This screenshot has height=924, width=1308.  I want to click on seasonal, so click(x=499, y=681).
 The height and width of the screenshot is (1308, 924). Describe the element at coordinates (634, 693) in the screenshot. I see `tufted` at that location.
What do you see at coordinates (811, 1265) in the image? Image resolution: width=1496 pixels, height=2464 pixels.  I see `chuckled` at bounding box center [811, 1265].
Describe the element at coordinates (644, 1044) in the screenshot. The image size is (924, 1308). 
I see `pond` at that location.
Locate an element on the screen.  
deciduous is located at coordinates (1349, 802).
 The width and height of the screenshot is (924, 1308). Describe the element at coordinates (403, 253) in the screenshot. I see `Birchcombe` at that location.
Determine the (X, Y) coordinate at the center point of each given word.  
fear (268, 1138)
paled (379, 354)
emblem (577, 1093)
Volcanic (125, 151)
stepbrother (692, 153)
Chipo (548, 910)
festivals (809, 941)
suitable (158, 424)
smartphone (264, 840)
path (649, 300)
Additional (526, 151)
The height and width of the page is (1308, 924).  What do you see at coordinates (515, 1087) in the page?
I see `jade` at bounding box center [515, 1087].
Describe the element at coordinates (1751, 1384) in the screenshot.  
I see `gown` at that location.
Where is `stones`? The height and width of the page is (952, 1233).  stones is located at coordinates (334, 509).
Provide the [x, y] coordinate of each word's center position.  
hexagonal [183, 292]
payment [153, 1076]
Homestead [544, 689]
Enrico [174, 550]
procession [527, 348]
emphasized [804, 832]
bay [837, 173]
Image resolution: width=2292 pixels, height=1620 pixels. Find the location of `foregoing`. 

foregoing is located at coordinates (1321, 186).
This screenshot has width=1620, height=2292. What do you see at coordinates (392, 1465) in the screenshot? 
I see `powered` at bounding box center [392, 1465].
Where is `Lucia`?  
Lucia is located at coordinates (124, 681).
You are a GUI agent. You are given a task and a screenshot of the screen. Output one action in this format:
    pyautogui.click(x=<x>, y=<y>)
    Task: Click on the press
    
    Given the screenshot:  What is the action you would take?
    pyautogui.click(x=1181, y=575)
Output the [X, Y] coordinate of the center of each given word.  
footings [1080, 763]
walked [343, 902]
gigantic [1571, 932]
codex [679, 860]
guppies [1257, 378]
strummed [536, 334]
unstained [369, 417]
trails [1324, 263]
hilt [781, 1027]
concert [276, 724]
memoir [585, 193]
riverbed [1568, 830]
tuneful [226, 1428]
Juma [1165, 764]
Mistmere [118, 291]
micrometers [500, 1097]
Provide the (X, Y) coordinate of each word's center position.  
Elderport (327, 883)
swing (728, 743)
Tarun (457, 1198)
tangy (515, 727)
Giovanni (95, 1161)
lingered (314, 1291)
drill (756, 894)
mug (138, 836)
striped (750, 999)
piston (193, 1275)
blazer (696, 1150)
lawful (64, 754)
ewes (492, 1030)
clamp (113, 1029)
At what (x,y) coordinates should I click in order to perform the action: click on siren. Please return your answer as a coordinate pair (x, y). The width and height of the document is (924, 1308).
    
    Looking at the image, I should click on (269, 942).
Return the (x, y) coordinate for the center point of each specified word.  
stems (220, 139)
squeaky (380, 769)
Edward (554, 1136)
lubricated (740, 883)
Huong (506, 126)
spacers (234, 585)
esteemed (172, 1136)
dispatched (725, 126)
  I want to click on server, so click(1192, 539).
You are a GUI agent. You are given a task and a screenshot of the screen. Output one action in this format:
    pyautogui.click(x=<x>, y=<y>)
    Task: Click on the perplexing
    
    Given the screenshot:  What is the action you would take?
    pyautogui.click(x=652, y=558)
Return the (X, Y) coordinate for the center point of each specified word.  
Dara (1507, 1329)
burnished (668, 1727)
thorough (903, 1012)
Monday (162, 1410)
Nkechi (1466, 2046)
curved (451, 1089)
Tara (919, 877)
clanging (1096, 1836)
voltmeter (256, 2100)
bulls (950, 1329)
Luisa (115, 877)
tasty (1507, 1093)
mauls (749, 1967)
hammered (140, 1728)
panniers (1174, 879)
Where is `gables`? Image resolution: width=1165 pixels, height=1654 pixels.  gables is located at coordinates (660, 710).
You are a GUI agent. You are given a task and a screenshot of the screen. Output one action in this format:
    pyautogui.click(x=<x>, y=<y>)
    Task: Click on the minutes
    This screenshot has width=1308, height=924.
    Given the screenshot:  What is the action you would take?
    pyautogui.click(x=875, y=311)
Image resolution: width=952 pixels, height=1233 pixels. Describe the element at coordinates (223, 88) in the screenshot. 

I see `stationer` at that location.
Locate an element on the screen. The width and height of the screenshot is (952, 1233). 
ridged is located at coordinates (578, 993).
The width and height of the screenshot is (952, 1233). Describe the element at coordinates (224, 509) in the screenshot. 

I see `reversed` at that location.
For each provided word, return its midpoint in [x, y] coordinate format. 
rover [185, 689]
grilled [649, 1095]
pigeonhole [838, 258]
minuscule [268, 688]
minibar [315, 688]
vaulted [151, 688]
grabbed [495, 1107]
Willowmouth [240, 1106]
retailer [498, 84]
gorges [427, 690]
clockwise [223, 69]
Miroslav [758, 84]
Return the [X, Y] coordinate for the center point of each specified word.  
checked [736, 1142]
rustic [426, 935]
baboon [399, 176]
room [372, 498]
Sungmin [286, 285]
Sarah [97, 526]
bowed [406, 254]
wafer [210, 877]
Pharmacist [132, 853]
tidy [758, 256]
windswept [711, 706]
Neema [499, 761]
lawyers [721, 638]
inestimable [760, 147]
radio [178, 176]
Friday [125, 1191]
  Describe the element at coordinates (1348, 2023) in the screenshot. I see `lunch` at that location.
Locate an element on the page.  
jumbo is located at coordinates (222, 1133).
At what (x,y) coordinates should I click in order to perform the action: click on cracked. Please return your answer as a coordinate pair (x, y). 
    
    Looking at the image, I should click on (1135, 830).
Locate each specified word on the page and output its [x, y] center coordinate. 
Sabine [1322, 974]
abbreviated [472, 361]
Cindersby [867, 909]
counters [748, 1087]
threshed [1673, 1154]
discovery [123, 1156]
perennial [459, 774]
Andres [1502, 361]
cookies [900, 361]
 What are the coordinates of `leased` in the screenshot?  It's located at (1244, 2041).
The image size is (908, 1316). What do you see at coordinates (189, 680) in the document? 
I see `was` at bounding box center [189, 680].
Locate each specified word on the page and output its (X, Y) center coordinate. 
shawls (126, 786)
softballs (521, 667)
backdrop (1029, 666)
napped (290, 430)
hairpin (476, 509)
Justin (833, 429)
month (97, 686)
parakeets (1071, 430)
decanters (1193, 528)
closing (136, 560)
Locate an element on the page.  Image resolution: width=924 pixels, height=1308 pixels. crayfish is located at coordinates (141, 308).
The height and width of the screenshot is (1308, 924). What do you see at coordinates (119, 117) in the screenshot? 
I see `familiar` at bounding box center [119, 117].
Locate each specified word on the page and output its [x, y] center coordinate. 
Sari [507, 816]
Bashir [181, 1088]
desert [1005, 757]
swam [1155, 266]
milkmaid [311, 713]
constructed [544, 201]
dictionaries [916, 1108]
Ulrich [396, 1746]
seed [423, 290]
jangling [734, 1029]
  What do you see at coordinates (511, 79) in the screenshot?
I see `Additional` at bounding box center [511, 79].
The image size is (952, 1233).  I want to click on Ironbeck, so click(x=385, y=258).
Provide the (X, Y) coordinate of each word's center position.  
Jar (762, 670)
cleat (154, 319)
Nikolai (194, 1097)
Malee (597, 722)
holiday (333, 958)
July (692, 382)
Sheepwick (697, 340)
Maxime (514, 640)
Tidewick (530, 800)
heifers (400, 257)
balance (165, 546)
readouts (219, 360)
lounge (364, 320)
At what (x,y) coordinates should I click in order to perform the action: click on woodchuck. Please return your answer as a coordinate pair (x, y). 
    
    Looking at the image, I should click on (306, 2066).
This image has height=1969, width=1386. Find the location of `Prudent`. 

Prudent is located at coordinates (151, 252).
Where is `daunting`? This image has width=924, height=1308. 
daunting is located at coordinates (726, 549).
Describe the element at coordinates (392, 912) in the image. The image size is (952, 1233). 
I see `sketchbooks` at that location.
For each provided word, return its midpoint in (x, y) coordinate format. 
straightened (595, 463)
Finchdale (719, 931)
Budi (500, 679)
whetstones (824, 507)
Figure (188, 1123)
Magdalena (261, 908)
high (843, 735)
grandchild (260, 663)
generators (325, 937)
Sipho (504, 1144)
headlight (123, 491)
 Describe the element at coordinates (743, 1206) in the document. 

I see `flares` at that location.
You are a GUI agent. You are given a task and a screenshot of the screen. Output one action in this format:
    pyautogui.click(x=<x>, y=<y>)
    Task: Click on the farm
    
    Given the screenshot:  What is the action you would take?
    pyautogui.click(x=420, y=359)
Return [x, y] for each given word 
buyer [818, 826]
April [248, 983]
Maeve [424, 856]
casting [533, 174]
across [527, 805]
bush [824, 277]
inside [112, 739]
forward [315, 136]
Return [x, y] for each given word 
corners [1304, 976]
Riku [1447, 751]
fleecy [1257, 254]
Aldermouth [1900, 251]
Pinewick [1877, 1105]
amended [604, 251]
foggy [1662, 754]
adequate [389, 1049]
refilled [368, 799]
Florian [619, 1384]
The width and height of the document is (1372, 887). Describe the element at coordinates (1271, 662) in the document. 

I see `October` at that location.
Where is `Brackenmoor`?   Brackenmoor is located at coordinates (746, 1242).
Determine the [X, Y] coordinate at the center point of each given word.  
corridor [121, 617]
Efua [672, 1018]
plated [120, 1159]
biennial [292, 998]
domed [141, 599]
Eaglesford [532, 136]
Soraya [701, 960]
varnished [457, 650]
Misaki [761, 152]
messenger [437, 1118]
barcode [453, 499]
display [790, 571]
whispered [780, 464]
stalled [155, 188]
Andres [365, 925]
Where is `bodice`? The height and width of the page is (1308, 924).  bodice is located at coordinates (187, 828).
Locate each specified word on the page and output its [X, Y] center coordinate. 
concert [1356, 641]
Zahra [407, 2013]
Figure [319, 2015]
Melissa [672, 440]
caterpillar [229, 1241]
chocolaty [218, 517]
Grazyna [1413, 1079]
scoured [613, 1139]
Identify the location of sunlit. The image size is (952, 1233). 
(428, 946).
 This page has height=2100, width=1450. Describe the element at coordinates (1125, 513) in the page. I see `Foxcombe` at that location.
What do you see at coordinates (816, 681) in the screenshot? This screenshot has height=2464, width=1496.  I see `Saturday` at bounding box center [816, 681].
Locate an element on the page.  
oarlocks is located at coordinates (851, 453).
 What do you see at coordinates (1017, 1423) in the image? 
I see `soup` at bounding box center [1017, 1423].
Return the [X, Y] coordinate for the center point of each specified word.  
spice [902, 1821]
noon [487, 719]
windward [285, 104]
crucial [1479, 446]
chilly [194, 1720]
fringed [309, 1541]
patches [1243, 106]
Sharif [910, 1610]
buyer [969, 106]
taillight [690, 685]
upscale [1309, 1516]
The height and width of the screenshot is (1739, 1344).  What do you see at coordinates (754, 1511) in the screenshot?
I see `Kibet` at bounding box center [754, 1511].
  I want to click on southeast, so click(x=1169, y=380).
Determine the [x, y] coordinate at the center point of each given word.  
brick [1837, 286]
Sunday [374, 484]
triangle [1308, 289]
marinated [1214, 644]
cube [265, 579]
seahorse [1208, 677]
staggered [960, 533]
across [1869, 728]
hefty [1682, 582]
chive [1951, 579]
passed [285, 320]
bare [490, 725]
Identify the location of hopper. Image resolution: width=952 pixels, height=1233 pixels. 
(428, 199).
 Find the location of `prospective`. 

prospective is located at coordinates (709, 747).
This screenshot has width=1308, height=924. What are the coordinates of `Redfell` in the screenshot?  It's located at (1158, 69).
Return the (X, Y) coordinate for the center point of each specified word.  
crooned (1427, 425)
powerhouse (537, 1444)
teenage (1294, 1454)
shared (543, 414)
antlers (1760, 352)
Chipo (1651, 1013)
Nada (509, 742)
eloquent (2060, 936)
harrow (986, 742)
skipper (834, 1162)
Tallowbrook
━━━━━━━━━━━━━━━━━━━━
(What to do): Copy out the data from the line containing "balance (165, 546)" through the line containing "Andres [365, 925]", inclusive, with nothing changed.

(Finished exercise):
balance (165, 546)
readouts (219, 360)
lounge (364, 320)
At what (x,y) coordinates should I click in order to perform the action: click on woodchuck. Please return your answer as a coordinate pair (x, y). 
    
    Looking at the image, I should click on (306, 2066).
This image has height=1969, width=1386. Find the location of `Prudent`. 

Prudent is located at coordinates (151, 252).
Where is `daunting`? This image has width=924, height=1308. 
daunting is located at coordinates (726, 549).
Describe the element at coordinates (392, 912) in the image. The image size is (952, 1233). 
I see `sketchbooks` at that location.
For each provided word, return its midpoint in (x, y) coordinate format. 
straightened (595, 463)
Finchdale (719, 931)
Budi (500, 679)
whetstones (824, 507)
Figure (188, 1123)
Magdalena (261, 908)
high (843, 735)
grandchild (260, 663)
generators (325, 937)
Sipho (504, 1144)
headlight (123, 491)
 Describe the element at coordinates (743, 1206) in the document. 

I see `flares` at that location.
You are a GUI agent. You are given a task and a screenshot of the screen. Output one action in this format:
    pyautogui.click(x=<x>, y=<y>)
    Task: Click on the farm
    
    Given the screenshot:  What is the action you would take?
    pyautogui.click(x=420, y=359)
Return [x, y] for each given word 
buyer [818, 826]
April [248, 983]
Maeve [424, 856]
casting [533, 174]
across [527, 805]
bush [824, 277]
inside [112, 739]
forward [315, 136]
Return [x, y] for each given word 
corners [1304, 976]
Riku [1447, 751]
fleecy [1257, 254]
Aldermouth [1900, 251]
Pinewick [1877, 1105]
amended [604, 251]
foggy [1662, 754]
adequate [389, 1049]
refilled [368, 799]
Florian [619, 1384]
The width and height of the document is (1372, 887). Describe the element at coordinates (1271, 662) in the document. 

I see `October` at that location.
Where is `Brackenmoor`?   Brackenmoor is located at coordinates (746, 1242).
Determine the [X, Y] coordinate at the center point of each given word.  
corridor [121, 617]
Efua [672, 1018]
plated [120, 1159]
biennial [292, 998]
domed [141, 599]
Eaglesford [532, 136]
Soraya [701, 960]
varnished [457, 650]
Misaki [761, 152]
messenger [437, 1118]
barcode [453, 499]
display [790, 571]
whispered [780, 464]
stalled [155, 188]
Andres [365, 925]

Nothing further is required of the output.